[MATERIAL FOR THE TASK]

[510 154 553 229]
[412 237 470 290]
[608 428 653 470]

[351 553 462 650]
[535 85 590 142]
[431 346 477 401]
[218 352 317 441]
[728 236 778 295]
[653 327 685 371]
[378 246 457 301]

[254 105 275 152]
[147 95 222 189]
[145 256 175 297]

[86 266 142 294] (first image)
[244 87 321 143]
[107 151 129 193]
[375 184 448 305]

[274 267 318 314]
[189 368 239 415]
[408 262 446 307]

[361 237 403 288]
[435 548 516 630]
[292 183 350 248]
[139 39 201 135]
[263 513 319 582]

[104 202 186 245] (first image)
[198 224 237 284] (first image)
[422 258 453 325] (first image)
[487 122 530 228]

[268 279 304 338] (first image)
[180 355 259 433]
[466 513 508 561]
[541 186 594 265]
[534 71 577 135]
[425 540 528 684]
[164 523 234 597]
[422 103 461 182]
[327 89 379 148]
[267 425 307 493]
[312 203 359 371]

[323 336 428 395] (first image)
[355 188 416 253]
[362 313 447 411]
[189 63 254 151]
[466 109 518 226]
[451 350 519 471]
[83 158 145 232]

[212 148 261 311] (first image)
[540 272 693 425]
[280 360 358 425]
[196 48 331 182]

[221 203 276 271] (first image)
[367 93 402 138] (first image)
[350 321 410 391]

[/MATERIAL FOR THE TASK]

## WHAT TO DO
The task calls for all the records above to be repeated exactly.

## SOLUTION FOR THIS TASK
[510 154 553 229]
[412 237 470 290]
[608 428 653 470]

[351 553 462 650]
[535 85 590 142]
[431 346 477 401]
[218 352 317 441]
[728 236 778 295]
[653 327 685 371]
[378 246 457 301]

[254 105 275 152]
[147 95 222 189]
[145 256 175 297]

[86 266 142 294] (first image)
[244 87 321 143]
[107 151 129 193]
[375 184 448 305]

[274 267 318 314]
[189 368 239 415]
[408 262 446 307]

[361 237 403 288]
[435 548 516 630]
[292 183 350 248]
[139 39 201 135]
[263 513 319 582]

[104 202 186 245] (first image)
[198 224 237 284] (first image)
[422 258 453 325] (first image)
[487 122 530 228]

[268 279 304 338] (first image)
[180 355 259 433]
[466 513 508 561]
[541 186 594 265]
[534 71 577 135]
[425 540 528 684]
[164 523 234 597]
[422 103 461 182]
[327 89 379 148]
[267 425 307 493]
[312 203 359 371]

[323 336 428 395] (first image)
[355 188 416 253]
[362 313 447 411]
[189 63 254 151]
[466 109 518 226]
[451 350 519 471]
[83 158 145 232]

[212 148 261 311] (first image)
[540 272 693 425]
[280 360 358 425]
[196 48 331 182]

[221 203 276 271] (first image)
[367 93 402 138] (first image)
[350 321 410 391]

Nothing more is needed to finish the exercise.